*** Opening MATERIAL FOR THIS TASK ***
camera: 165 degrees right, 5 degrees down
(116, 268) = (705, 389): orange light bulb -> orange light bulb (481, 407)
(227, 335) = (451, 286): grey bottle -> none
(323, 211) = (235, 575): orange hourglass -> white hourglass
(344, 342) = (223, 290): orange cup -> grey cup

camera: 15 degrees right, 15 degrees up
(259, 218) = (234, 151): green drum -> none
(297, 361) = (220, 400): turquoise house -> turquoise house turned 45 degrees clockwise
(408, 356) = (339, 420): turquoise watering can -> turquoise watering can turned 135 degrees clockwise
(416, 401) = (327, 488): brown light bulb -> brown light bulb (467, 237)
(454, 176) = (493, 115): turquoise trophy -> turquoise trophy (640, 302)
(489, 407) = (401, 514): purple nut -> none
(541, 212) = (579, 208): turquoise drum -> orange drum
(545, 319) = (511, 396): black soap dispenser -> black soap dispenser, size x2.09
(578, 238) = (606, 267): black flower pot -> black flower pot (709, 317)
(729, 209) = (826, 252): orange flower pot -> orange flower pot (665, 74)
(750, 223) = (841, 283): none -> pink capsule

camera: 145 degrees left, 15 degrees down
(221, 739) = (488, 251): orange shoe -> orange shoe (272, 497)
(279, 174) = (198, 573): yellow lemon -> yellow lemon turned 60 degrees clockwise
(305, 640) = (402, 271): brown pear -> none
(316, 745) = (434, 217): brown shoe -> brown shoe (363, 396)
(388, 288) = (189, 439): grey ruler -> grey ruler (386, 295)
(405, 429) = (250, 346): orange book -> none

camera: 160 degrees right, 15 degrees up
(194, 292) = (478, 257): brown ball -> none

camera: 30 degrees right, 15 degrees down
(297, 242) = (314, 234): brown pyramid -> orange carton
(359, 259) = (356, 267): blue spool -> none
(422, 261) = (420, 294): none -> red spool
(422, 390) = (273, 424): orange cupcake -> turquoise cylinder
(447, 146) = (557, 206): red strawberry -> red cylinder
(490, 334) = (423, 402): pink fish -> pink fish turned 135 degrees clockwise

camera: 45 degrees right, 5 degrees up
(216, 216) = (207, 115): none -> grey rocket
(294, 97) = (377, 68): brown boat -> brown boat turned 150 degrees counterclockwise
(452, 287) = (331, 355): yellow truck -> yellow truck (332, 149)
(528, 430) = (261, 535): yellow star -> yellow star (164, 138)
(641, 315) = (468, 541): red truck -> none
*** Closing MATERIAL FOR THIS TASK ***
__PROBLEM REQUIREMENTS__
What is asked for is an exact copy of the lines above from the one containing "(388, 288) = (189, 439): grey" through the one containing "(297, 242) = (314, 234): brown", and only those.

__SOLUTION FOR THIS PROBLEM__
(388, 288) = (189, 439): grey ruler -> grey ruler (386, 295)
(405, 429) = (250, 346): orange book -> none

camera: 160 degrees right, 15 degrees up
(194, 292) = (478, 257): brown ball -> none

camera: 30 degrees right, 15 degrees down
(297, 242) = (314, 234): brown pyramid -> orange carton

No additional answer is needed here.